* **Stored records**:
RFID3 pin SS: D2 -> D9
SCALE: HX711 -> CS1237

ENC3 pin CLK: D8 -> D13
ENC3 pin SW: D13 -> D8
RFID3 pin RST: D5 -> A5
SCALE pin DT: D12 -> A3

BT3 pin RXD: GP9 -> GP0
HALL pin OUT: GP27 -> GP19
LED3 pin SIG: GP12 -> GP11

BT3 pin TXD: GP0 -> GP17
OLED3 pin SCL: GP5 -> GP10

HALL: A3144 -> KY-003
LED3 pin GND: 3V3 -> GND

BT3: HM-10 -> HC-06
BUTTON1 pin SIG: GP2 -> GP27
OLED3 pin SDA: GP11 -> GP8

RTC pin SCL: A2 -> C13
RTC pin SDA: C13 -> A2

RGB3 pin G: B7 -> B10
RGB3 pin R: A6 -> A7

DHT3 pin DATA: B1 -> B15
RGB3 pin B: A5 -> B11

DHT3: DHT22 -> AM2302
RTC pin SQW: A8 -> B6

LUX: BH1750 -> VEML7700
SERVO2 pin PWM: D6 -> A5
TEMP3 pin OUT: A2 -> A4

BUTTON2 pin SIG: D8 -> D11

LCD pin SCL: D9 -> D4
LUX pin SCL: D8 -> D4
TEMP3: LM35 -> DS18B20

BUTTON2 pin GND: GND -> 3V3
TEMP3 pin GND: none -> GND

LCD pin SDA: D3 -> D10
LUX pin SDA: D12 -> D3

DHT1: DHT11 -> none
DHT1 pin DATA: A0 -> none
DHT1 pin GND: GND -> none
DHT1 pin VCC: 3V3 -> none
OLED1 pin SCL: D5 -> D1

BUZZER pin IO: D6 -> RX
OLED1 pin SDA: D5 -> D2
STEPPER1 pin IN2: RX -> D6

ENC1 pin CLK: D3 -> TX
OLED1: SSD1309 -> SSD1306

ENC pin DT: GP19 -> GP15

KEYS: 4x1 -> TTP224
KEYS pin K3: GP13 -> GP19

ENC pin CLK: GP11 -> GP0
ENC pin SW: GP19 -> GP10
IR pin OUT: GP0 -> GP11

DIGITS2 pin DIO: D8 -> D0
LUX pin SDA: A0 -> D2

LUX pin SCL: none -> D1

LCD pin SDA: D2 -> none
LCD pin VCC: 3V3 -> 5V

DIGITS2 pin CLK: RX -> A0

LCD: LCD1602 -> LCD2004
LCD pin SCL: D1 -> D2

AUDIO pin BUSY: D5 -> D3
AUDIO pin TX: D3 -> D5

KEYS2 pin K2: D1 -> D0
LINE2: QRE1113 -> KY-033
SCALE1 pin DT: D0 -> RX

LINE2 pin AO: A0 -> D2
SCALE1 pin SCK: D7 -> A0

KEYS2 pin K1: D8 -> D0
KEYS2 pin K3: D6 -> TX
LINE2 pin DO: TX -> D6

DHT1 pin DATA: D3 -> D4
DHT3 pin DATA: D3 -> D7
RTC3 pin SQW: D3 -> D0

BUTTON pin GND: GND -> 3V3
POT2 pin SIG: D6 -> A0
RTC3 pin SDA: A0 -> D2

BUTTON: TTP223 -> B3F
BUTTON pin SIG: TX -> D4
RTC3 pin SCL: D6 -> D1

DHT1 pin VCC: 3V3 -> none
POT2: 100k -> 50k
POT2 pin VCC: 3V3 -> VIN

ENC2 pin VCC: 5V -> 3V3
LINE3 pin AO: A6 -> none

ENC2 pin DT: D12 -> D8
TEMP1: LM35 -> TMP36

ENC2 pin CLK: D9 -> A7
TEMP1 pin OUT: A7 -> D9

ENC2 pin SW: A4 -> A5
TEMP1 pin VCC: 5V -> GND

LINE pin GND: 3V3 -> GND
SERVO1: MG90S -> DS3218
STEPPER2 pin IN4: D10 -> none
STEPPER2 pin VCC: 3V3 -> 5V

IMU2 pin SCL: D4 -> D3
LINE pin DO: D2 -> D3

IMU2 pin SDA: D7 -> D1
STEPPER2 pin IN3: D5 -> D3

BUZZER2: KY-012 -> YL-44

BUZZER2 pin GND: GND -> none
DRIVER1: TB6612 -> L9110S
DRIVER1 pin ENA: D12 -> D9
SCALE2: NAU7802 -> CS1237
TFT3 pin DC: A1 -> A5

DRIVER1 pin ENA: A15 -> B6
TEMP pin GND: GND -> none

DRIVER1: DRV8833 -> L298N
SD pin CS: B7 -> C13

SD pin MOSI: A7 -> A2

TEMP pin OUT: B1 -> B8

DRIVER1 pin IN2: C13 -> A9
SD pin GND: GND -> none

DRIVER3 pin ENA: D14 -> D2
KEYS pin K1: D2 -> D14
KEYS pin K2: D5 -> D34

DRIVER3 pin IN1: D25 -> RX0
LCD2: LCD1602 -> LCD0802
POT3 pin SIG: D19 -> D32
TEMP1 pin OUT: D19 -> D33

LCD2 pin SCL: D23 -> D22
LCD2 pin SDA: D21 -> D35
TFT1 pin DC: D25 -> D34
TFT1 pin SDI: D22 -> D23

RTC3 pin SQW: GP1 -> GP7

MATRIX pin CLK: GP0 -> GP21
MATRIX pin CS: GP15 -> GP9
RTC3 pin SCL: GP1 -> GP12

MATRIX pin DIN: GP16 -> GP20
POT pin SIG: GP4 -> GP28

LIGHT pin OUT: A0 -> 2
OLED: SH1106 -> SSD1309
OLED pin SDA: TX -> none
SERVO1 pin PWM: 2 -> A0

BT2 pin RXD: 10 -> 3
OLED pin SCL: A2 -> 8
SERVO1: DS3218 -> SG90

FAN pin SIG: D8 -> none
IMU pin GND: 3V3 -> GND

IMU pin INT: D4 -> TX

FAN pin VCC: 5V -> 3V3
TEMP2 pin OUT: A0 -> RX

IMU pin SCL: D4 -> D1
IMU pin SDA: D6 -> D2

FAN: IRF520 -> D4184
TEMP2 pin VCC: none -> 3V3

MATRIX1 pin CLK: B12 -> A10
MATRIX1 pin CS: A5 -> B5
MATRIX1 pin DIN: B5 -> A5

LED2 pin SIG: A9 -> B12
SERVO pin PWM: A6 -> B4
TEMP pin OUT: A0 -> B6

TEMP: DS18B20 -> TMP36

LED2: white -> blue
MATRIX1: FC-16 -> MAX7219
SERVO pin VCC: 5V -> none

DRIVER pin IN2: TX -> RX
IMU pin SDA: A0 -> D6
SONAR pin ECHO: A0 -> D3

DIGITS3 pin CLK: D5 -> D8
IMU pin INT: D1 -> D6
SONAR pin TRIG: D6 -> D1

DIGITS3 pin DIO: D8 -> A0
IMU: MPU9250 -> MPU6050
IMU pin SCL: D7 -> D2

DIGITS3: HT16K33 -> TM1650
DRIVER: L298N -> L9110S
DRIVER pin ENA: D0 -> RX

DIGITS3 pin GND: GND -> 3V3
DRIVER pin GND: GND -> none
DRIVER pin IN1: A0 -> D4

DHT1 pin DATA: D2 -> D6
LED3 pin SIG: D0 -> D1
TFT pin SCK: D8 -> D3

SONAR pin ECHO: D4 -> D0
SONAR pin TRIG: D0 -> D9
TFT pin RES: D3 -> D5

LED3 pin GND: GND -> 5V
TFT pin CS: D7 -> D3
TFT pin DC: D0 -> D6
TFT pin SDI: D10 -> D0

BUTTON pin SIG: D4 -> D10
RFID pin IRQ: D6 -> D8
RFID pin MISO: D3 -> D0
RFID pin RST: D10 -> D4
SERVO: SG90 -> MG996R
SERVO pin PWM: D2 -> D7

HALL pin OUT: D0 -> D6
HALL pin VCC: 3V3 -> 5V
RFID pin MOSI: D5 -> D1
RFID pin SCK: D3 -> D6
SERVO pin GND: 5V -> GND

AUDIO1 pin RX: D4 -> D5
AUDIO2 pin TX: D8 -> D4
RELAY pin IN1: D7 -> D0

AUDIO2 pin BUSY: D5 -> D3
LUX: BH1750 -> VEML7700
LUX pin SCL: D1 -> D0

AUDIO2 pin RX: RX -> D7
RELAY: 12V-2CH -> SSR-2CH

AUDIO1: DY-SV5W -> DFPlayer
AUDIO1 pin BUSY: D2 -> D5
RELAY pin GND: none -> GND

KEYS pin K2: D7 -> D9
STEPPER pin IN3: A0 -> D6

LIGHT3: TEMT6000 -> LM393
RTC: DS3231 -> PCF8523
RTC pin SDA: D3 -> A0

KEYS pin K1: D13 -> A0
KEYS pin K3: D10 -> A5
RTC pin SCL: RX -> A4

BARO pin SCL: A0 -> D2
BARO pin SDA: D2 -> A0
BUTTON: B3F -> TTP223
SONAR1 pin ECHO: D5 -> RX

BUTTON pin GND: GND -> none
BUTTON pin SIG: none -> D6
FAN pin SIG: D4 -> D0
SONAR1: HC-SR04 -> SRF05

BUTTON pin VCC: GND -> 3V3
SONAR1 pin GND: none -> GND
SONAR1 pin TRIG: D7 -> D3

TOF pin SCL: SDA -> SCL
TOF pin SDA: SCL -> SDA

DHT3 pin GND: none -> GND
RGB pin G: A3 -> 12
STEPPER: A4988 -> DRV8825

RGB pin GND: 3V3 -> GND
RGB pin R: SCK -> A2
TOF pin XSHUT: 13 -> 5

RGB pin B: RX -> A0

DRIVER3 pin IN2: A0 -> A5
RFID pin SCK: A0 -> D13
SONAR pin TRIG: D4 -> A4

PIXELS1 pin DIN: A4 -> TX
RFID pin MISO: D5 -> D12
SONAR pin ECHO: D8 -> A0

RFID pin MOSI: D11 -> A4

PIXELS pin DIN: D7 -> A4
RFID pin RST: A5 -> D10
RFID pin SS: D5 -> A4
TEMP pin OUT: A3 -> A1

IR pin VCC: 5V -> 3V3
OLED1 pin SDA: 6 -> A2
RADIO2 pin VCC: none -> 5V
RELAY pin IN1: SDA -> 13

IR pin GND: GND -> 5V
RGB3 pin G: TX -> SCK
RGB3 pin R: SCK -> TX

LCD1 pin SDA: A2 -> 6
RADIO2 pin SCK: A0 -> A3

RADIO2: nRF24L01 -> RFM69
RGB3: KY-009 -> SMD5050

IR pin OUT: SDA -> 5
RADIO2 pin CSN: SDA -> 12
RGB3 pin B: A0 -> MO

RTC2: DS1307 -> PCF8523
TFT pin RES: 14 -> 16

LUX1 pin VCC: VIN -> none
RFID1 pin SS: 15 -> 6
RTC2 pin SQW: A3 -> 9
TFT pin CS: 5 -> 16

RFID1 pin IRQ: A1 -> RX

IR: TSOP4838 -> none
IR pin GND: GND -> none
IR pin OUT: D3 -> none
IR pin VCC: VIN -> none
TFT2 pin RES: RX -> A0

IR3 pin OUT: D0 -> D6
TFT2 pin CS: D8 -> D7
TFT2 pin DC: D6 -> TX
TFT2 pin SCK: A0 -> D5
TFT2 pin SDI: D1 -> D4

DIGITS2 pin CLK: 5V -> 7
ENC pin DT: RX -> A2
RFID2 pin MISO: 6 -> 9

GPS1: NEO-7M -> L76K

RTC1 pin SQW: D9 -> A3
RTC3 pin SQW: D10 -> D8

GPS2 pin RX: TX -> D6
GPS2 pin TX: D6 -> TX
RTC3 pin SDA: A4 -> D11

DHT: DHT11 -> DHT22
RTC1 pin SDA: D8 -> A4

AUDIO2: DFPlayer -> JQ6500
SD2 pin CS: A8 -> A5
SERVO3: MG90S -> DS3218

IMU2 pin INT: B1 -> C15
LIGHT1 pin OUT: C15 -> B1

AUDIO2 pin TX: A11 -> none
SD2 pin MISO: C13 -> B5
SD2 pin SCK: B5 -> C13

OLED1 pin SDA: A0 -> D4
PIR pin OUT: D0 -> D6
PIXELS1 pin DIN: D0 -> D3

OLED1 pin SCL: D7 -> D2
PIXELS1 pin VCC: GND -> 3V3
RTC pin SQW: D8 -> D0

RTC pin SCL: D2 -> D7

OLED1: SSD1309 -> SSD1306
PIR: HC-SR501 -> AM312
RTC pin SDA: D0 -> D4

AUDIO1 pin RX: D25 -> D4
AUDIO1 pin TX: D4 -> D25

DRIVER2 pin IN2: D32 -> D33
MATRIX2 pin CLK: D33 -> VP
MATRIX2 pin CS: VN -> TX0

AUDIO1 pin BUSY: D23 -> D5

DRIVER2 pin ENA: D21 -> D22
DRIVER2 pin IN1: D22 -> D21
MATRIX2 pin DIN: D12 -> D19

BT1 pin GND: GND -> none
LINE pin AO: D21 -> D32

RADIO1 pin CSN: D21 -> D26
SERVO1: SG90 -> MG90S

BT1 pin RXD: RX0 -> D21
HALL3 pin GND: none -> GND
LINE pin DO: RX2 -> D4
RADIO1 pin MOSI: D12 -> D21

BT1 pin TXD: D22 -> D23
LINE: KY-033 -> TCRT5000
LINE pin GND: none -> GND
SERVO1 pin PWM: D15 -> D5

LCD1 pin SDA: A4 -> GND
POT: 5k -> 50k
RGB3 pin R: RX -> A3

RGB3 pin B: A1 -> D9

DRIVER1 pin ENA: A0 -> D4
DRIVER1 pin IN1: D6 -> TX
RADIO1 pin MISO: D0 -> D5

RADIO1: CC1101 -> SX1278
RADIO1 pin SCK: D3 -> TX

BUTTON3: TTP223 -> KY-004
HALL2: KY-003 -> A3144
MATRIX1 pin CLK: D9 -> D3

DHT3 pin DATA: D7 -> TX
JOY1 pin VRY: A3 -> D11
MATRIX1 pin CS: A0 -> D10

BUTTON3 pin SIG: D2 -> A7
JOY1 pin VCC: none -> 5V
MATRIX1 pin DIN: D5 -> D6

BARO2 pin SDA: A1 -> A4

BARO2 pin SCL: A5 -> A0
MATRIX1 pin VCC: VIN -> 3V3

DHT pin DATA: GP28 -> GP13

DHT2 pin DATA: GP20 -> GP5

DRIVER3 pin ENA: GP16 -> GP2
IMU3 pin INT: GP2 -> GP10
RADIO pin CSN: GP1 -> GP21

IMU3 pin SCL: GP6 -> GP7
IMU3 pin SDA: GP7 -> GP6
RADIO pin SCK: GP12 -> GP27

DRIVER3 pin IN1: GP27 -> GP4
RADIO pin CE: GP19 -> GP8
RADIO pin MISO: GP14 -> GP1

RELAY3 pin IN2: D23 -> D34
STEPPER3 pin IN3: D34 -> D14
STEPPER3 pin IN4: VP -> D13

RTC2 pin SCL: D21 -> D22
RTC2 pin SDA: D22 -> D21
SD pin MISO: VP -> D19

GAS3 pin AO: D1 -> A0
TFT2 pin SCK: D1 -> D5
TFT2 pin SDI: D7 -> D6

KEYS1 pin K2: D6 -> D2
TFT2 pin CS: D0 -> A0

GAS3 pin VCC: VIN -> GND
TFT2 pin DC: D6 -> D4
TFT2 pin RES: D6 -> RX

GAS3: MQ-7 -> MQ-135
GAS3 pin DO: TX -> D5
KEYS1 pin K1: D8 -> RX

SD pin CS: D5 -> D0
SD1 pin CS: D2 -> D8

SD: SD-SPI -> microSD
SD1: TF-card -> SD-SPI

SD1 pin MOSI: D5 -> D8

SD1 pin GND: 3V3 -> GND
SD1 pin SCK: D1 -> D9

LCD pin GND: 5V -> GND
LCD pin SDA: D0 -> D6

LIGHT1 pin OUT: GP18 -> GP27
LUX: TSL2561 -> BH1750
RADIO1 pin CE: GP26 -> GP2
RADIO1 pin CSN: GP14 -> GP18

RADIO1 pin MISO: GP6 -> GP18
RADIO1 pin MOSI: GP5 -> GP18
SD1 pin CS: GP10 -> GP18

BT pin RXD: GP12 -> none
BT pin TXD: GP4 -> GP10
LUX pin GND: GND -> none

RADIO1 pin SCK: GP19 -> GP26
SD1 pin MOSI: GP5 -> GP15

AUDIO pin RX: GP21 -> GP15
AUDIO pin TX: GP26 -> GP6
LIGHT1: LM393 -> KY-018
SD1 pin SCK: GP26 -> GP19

* **AIM OF THE TASK**: Exact reproduction is required: output the lines from the start of the entries above through the line with "POT2: 100k -> 50k".

* **ANSWER TO THIS TASK**:
RFID3 pin SS: D2 -> D9
SCALE: HX711 -> CS1237

ENC3 pin CLK: D8 -> D13
ENC3 pin SW: D13 -> D8
RFID3 pin RST: D5 -> A5
SCALE pin DT: D12 -> A3

BT3 pin RXD: GP9 -> GP0
HALL pin OUT: GP27 -> GP19
LED3 pin SIG: GP12 -> GP11

BT3 pin TXD: GP0 -> GP17
OLED3 pin SCL: GP5 -> GP10

HALL: A3144 -> KY-003
LED3 pin GND: 3V3 -> GND

BT3: HM-10 -> HC-06
BUTTON1 pin SIG: GP2 -> GP27
OLED3 pin SDA: GP11 -> GP8

RTC pin SCL: A2 -> C13
RTC pin SDA: C13 -> A2

RGB3 pin G: B7 -> B10
RGB3 pin R: A6 -> A7

DHT3 pin DATA: B1 -> B15
RGB3 pin B: A5 -> B11

DHT3: DHT22 -> AM2302
RTC pin SQW: A8 -> B6

LUX: BH1750 -> VEML7700
SERVO2 pin PWM: D6 -> A5
TEMP3 pin OUT: A2 -> A4

BUTTON2 pin SIG: D8 -> D11

LCD pin SCL: D9 -> D4
LUX pin SCL: D8 -> D4
TEMP3: LM35 -> DS18B20

BUTTON2 pin GND: GND -> 3V3
TEMP3 pin GND: none -> GND

LCD pin SDA: D3 -> D10
LUX pin SDA: D12 -> D3

DHT1: DHT11 -> none
DHT1 pin DATA: A0 -> none
DHT1 pin GND: GND -> none
DHT1 pin VCC: 3V3 -> none
OLED1 pin SCL: D5 -> D1

BUZZER pin IO: D6 -> RX
OLED1 pin SDA: D5 -> D2
STEPPER1 pin IN2: RX -> D6

ENC1 pin CLK: D3 -> TX
OLED1: SSD1309 -> SSD1306

ENC pin DT: GP19 -> GP15

KEYS: 4x1 -> TTP224
KEYS pin K3: GP13 -> GP19

ENC pin CLK: GP11 -> GP0
ENC pin SW: GP19 -> GP10
IR pin OUT: GP0 -> GP11

DIGITS2 pin DIO: D8 -> D0
LUX pin SDA: A0 -> D2

LUX pin SCL: none -> D1

LCD pin SDA: D2 -> none
LCD pin VCC: 3V3 -> 5V

DIGITS2 pin CLK: RX -> A0

LCD: LCD1602 -> LCD2004
LCD pin SCL: D1 -> D2

AUDIO pin BUSY: D5 -> D3
AUDIO pin TX: D3 -> D5

KEYS2 pin K2: D1 -> D0
LINE2: QRE1113 -> KY-033
SCALE1 pin DT: D0 -> RX

LINE2 pin AO: A0 -> D2
SCALE1 pin SCK: D7 -> A0

KEYS2 pin K1: D8 -> D0
KEYS2 pin K3: D6 -> TX
LINE2 pin DO: TX -> D6

DHT1 pin DATA: D3 -> D4
DHT3 pin DATA: D3 -> D7
RTC3 pin SQW: D3 -> D0

BUTTON pin GND: GND -> 3V3
POT2 pin SIG: D6 -> A0
RTC3 pin SDA: A0 -> D2

BUTTON: TTP223 -> B3F
BUTTON pin SIG: TX -> D4
RTC3 pin SCL: D6 -> D1

DHT1 pin VCC: 3V3 -> none
POT2: 100k -> 50k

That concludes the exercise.